::: Record excerpts :::
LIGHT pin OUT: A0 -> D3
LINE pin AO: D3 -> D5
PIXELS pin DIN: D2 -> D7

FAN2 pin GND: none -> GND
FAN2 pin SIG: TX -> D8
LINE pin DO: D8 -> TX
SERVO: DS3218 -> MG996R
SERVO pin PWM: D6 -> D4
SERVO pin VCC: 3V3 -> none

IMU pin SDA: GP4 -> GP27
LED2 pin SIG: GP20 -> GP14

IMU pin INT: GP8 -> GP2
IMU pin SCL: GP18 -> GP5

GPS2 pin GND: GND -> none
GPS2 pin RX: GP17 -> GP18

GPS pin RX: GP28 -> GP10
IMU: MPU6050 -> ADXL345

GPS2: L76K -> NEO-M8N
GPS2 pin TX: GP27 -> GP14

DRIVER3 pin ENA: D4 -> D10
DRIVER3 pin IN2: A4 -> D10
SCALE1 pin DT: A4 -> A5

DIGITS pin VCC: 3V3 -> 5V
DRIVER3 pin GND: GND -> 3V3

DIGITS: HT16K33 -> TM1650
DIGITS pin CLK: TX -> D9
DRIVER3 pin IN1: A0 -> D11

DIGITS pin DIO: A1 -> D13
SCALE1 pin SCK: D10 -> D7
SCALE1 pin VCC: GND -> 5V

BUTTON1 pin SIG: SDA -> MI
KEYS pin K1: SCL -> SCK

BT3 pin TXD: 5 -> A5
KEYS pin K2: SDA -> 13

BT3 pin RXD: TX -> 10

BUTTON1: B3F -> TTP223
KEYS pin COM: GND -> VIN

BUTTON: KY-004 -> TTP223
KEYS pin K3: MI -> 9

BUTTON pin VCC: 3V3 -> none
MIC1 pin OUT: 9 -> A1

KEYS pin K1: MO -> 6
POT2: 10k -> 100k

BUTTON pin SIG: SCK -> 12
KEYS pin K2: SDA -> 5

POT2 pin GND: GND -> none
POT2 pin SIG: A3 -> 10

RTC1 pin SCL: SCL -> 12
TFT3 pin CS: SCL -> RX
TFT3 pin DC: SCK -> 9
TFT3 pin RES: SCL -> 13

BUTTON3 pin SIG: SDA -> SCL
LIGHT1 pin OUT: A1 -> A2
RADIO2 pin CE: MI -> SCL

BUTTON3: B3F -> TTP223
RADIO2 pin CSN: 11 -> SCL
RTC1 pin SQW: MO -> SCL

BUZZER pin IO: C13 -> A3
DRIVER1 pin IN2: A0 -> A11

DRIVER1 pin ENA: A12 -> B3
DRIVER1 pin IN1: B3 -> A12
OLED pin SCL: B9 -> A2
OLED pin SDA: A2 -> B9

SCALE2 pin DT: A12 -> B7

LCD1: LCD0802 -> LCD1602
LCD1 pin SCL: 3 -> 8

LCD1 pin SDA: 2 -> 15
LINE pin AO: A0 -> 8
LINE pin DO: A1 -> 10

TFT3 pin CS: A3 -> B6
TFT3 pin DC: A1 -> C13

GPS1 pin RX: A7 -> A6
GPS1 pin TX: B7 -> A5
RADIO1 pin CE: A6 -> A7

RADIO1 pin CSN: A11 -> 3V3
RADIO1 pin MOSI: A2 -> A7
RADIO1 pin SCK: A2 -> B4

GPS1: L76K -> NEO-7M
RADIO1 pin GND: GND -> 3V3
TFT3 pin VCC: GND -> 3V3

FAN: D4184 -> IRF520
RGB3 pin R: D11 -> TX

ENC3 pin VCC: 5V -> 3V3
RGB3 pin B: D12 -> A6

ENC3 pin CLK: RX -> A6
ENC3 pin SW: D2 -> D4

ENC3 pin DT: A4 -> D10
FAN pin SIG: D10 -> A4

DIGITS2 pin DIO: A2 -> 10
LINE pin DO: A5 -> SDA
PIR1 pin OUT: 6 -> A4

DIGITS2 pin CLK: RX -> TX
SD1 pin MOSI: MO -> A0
:::
Required action:
Extract every line above that contains the word "MOSI".

Task response:
RADIO1 pin MOSI: A2 -> A7
SD1 pin MOSI: MO -> A0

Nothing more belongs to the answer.